*SOURCE MATERIAL*:
☆ ☆ ☆ ☆ ☆

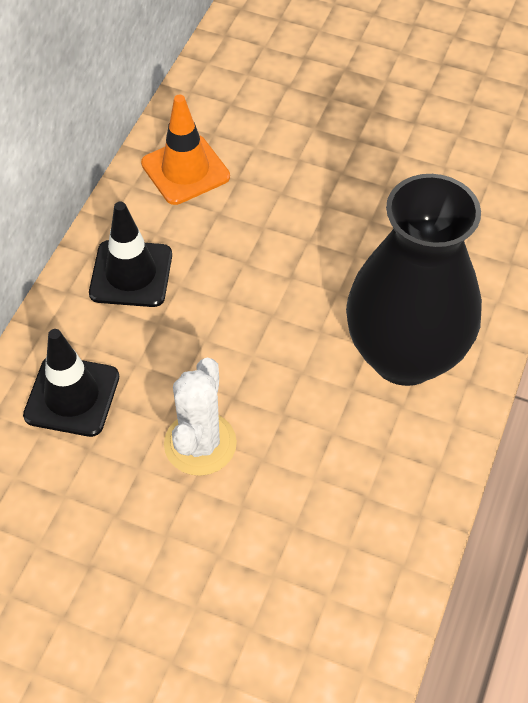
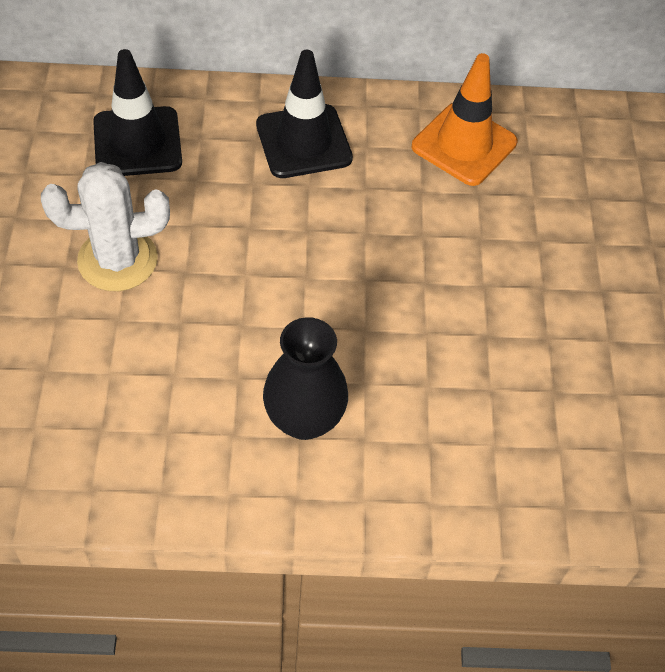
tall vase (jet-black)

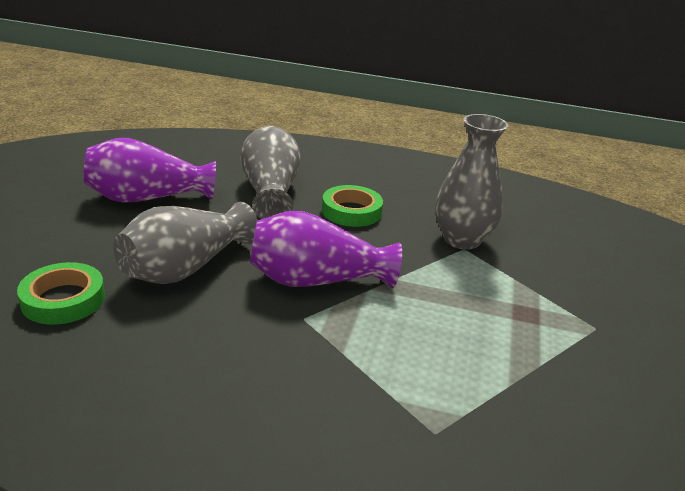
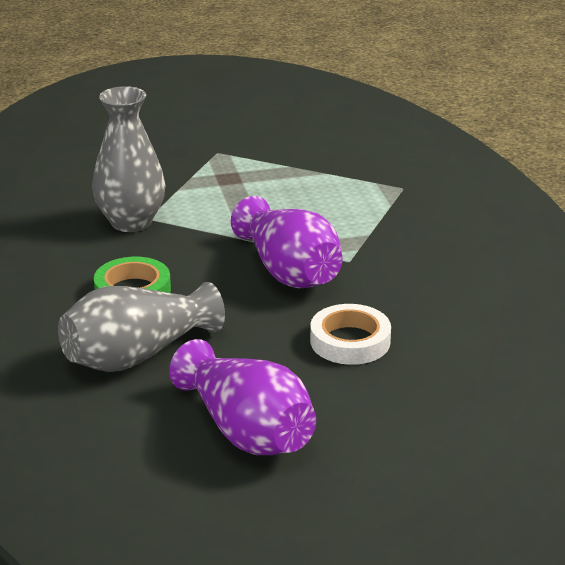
tape (emerald) (no. 1 from left in the first image); tape (white)

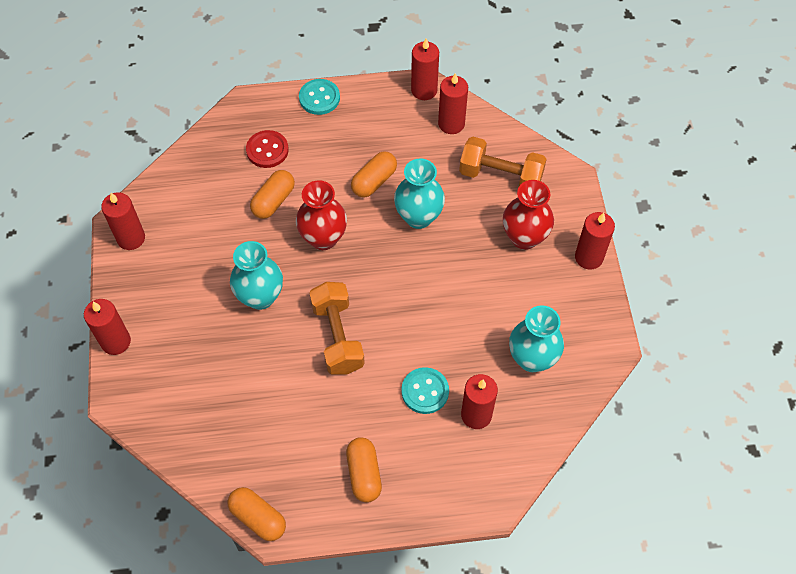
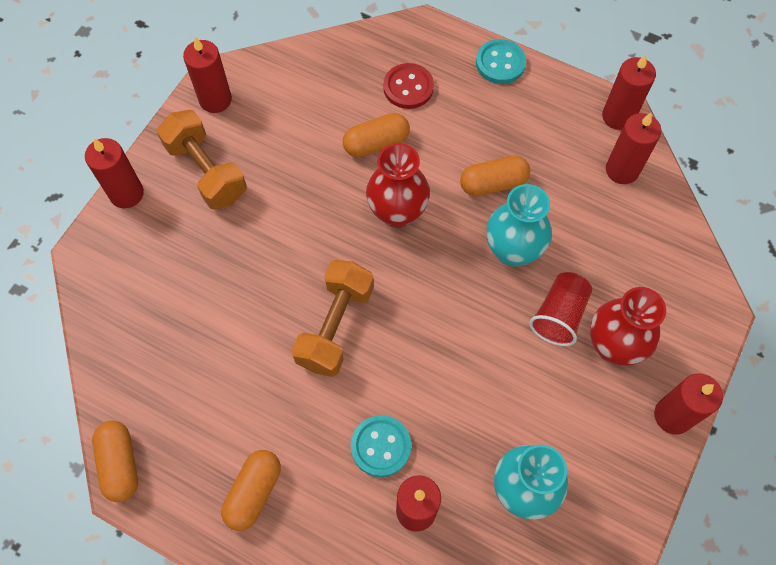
tall vase (aqua) (no. 1 from left in the first image); dumbbell (orange) (no. 1 from left); tumbler (crimson)

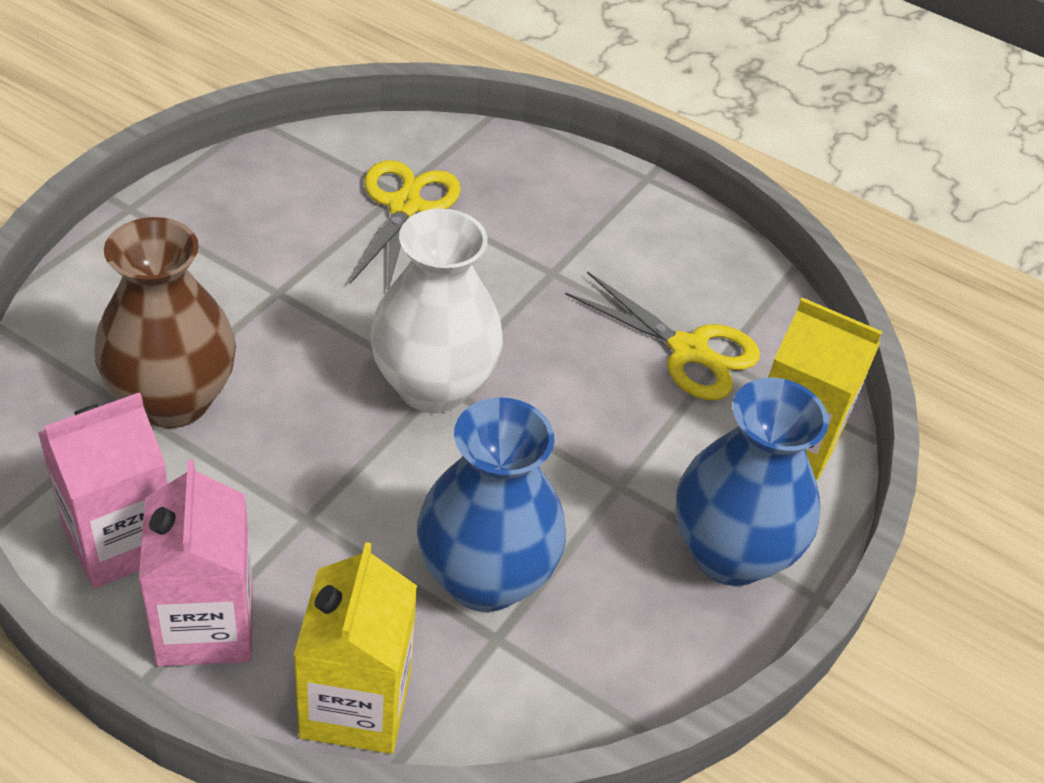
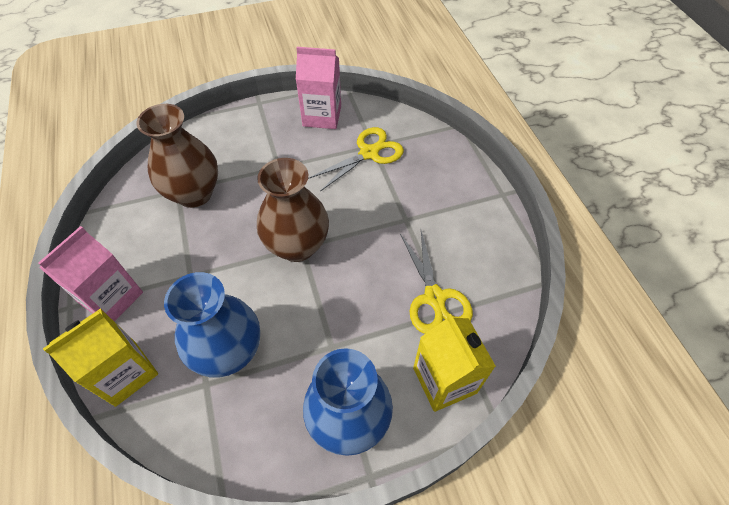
milk carton (rose-pink) (no. 2 from left); tall vase (dark brown) (no. 2 from left)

☆ ☆ ☆ ☆ ☆

*EXERCISE DIRECTIONS*: Return all of the data exactly as written, and drop the pictures.

*RESPONSE*:
tall vase (jet-black)

tape (emerald) (no. 1 from left in the first image); tape (white)

tall vase (aqua) (no. 1 from left in the first image); dumbbell (orange) (no. 1 from left); tumbler (crimson)

milk carton (rose-pink) (no. 2 from left); tall vase (dark brown) (no. 2 from left)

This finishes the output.